• **THE TASK**
Could you reproduce the lines below from the one with "C5: 2.2uF (plus" through the one with "V1: 3.3V (plus"? Keep both ends and add nothing.

• **EXCERPTED DATA**
++++

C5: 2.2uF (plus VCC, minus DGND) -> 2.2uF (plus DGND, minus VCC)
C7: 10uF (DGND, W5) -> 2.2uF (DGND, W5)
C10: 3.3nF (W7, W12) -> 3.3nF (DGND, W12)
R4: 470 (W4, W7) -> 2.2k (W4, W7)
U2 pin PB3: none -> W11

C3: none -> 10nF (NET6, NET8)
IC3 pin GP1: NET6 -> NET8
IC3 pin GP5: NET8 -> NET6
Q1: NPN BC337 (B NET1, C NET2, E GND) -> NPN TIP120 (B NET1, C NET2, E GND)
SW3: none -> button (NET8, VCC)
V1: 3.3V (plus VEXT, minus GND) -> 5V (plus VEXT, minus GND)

++++

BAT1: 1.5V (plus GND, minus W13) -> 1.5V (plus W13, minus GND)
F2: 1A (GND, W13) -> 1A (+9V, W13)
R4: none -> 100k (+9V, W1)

++++

• **SOLUTION TO THIS EXERCISE**
C5: 2.2uF (plus VCC, minus DGND) -> 2.2uF (plus DGND, minus VCC)
C7: 10uF (DGND, W5) -> 2.2uF (DGND, W5)
C10: 3.3nF (W7, W12) -> 3.3nF (DGND, W12)
R4: 470 (W4, W7) -> 2.2k (W4, W7)
U2 pin PB3: none -> W11

C3: none -> 10nF (NET6, NET8)
IC3 pin GP1: NET6 -> NET8
IC3 pin GP5: NET8 -> NET6
Q1: NPN BC337 (B NET1, C NET2, E GND) -> NPN TIP120 (B NET1, C NET2, E GND)
SW3: none -> button (NET8, VCC)
V1: 3.3V (plus VEXT, minus GND) -> 5V (plus VEXT, minus GND)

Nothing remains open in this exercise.